Start of Block
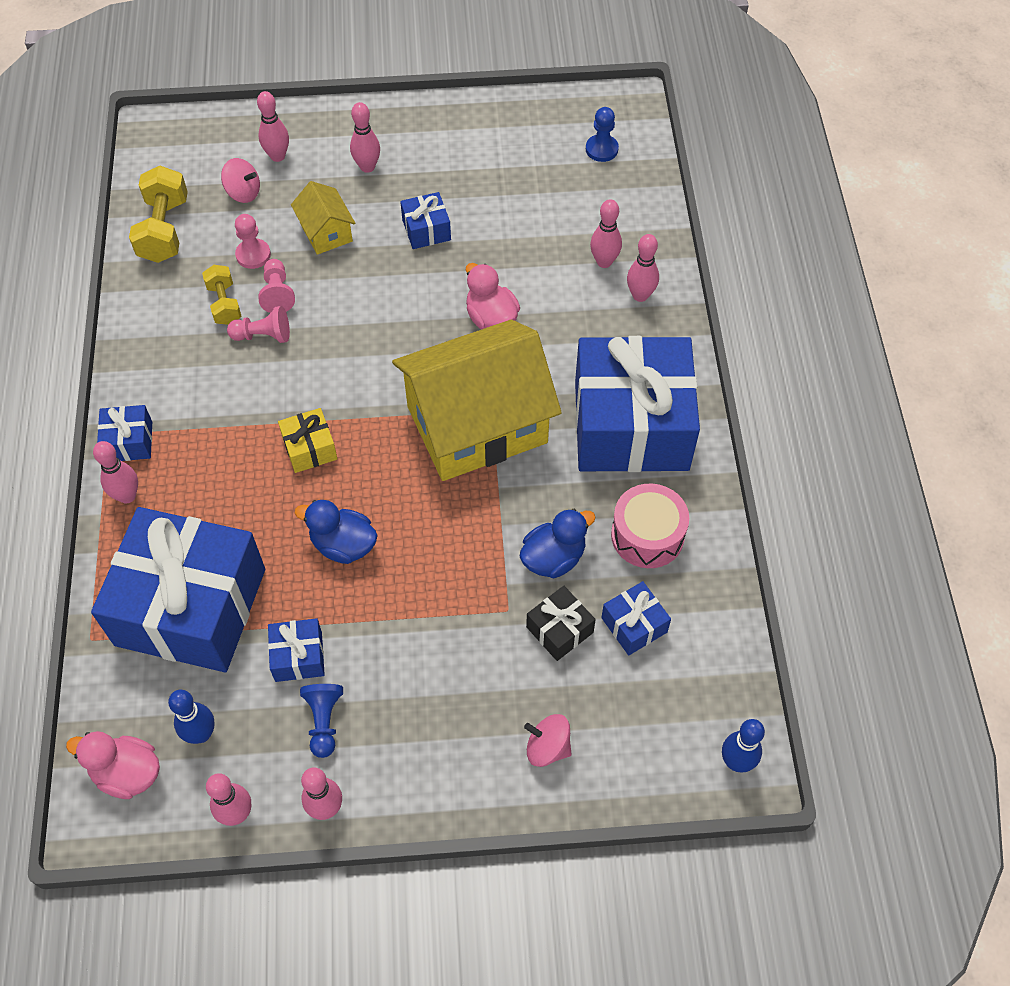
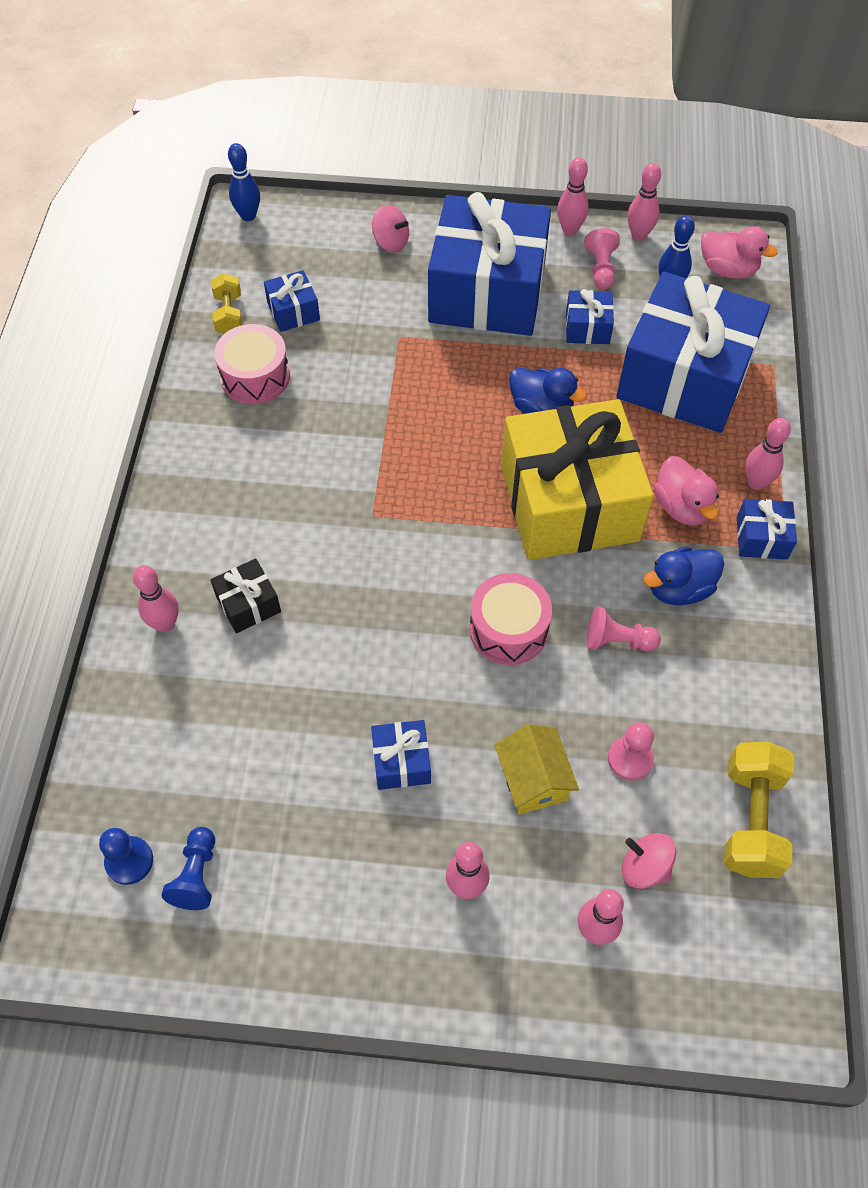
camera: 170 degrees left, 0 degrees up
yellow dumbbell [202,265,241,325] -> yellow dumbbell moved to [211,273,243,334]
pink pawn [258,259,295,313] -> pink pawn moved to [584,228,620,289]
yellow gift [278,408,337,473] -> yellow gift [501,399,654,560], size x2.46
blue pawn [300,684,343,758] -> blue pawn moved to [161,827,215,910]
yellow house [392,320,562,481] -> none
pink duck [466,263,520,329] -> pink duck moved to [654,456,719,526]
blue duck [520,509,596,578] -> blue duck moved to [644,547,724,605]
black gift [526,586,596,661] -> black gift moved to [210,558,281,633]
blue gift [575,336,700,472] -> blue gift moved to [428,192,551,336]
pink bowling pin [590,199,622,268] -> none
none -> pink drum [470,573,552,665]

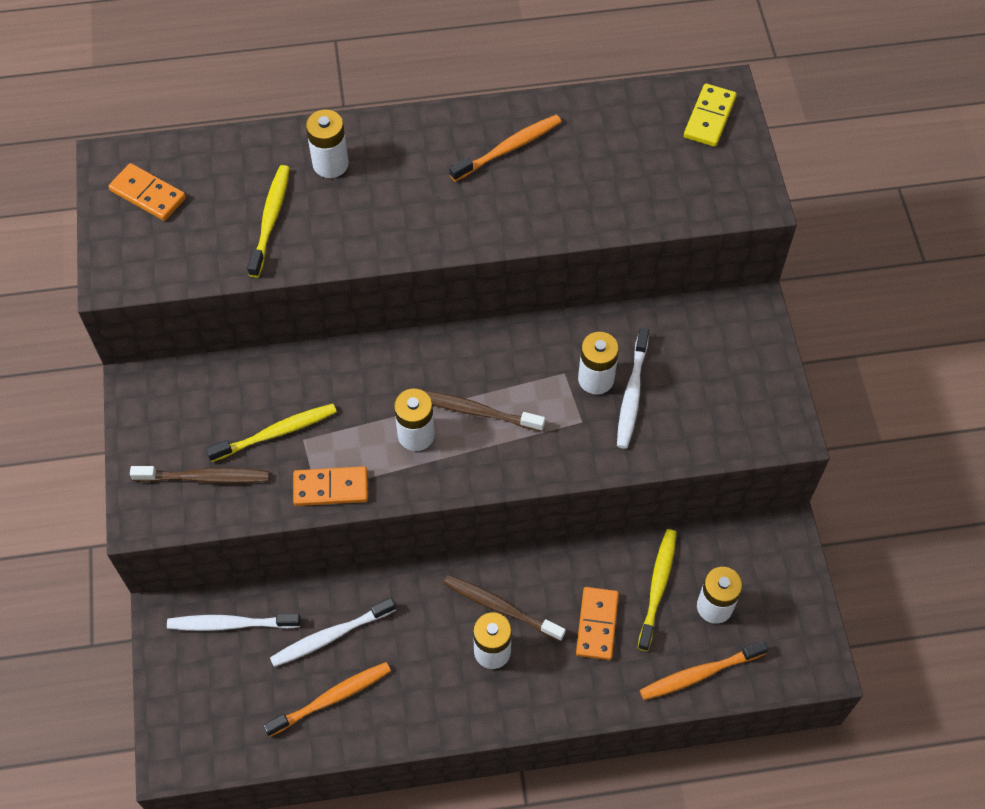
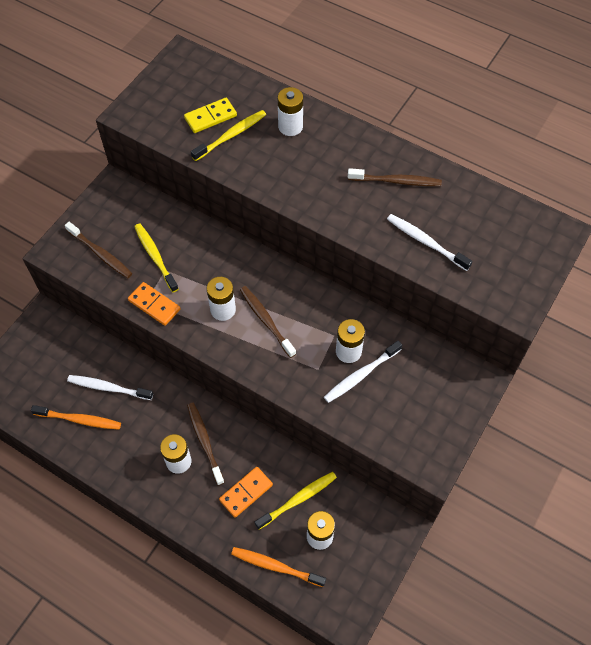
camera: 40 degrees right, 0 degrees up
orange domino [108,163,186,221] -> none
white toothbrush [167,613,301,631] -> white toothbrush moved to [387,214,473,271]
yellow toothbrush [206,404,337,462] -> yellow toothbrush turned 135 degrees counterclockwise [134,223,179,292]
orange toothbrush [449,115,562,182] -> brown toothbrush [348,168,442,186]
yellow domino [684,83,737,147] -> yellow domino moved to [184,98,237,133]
End of Block
Start of Block
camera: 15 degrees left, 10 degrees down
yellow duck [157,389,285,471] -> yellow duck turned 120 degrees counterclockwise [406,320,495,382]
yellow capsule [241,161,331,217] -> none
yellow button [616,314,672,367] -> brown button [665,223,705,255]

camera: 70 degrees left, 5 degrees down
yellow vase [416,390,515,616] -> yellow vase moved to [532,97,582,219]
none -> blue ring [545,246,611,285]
End of Block
Start of Block
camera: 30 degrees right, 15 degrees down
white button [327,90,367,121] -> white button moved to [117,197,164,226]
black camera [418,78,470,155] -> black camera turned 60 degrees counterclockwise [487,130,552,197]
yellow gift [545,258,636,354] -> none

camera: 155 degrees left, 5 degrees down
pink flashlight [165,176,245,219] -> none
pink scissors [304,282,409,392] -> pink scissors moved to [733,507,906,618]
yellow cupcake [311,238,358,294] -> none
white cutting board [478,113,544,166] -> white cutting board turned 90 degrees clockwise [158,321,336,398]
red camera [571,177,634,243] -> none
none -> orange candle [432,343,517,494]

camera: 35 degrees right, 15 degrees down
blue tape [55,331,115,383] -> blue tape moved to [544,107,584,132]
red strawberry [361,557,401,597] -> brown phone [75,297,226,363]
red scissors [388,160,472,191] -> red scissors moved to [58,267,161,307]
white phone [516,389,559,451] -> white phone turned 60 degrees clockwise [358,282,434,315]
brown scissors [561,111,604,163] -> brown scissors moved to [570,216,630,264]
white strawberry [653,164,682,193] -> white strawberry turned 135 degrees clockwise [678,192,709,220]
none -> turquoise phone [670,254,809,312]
End of Block
▶ [What you will do]
What you return must be the lines above that run from the line with "yellow toothbrush [206,404,337,462]" to the line with "yellow domino [684,83,737,147]", inclusive, each copied exactly.

▶ [Solution for this problem]
yellow toothbrush [206,404,337,462] -> yellow toothbrush turned 135 degrees counterclockwise [134,223,179,292]
orange toothbrush [449,115,562,182] -> brown toothbrush [348,168,442,186]
yellow domino [684,83,737,147] -> yellow domino moved to [184,98,237,133]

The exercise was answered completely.